## SUPPLIED INFORMATION
******

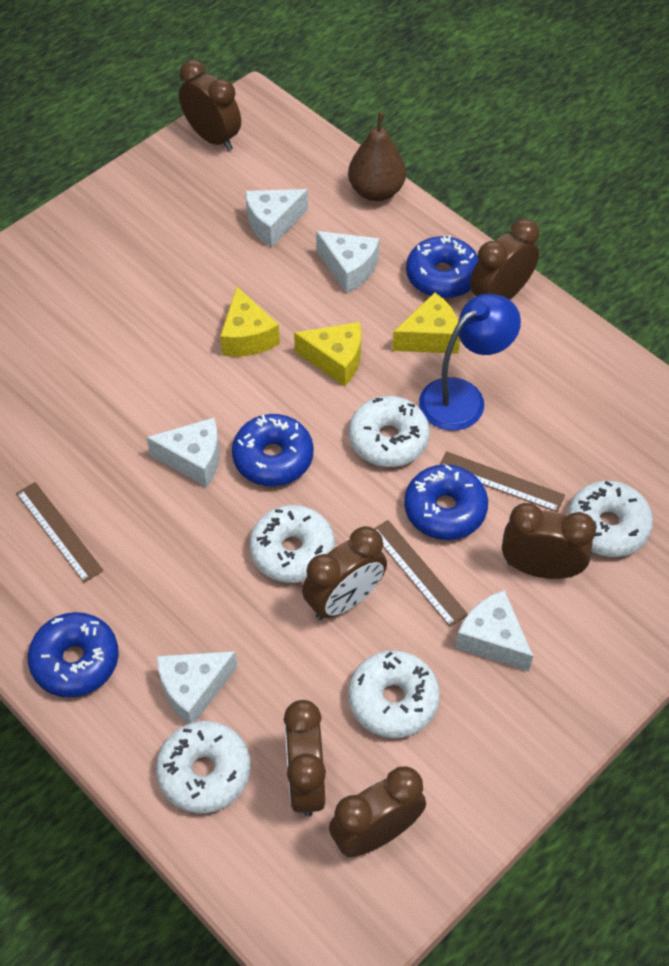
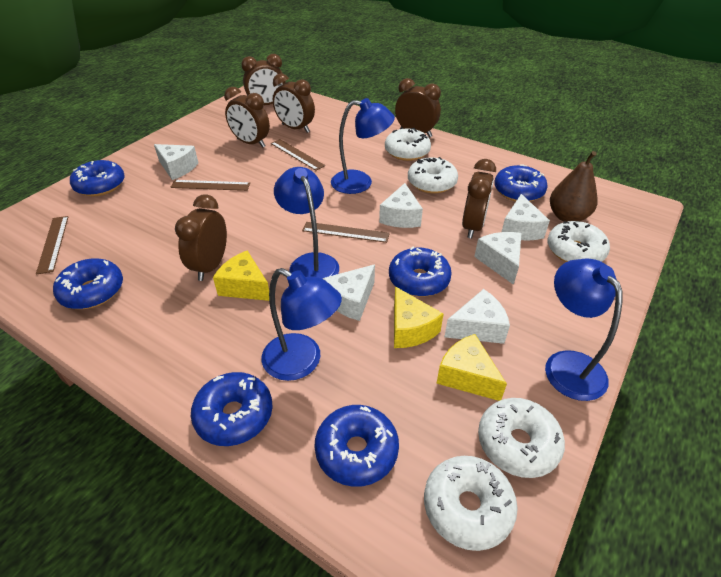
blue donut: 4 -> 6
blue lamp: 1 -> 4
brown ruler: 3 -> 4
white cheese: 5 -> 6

******

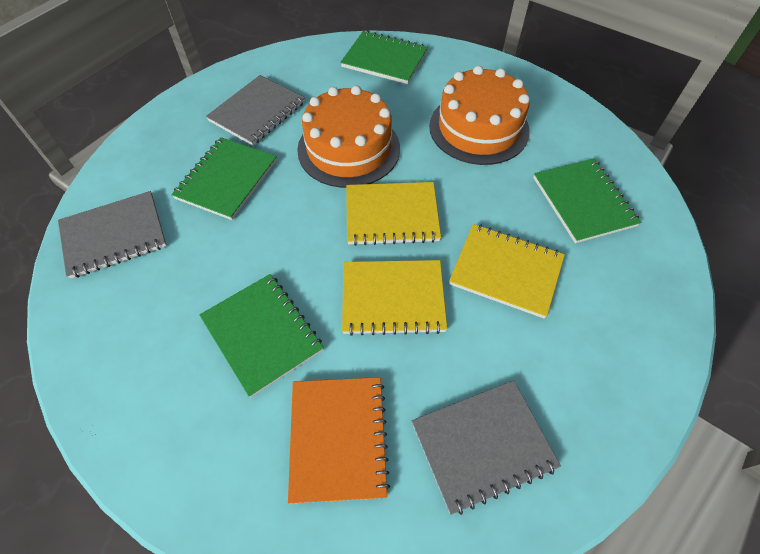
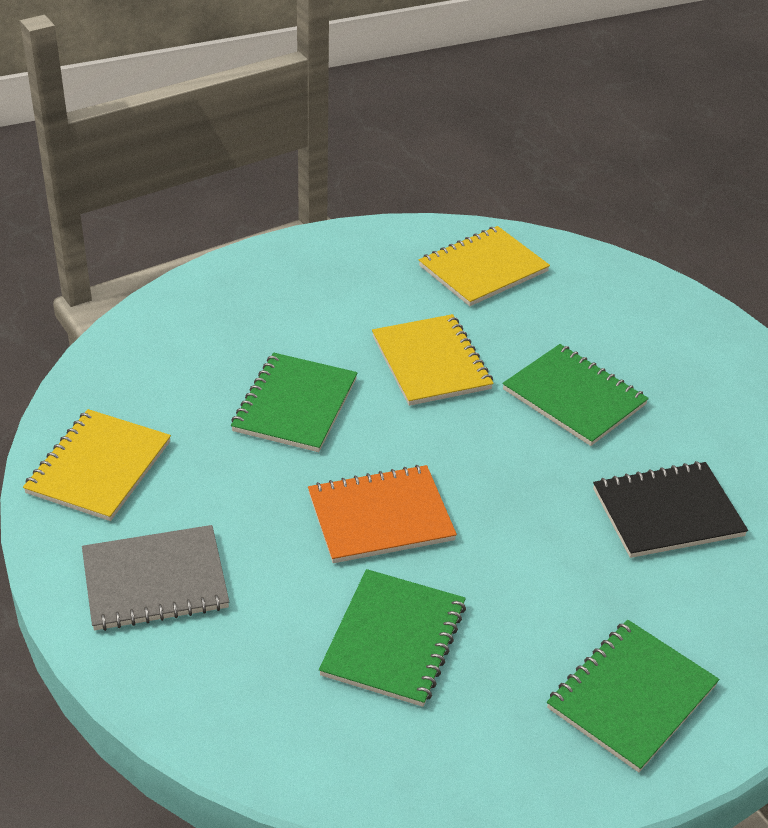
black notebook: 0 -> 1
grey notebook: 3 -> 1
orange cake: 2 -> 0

******

## TASK DIRECTIONS
Look above for the line containing "black notebook: 0 -> 1". Output from there through the line containing "orange cake: 2 -> 0", exactly and inclusively.

## EXERCISE ANSWER
black notebook: 0 -> 1
grey notebook: 3 -> 1
orange cake: 2 -> 0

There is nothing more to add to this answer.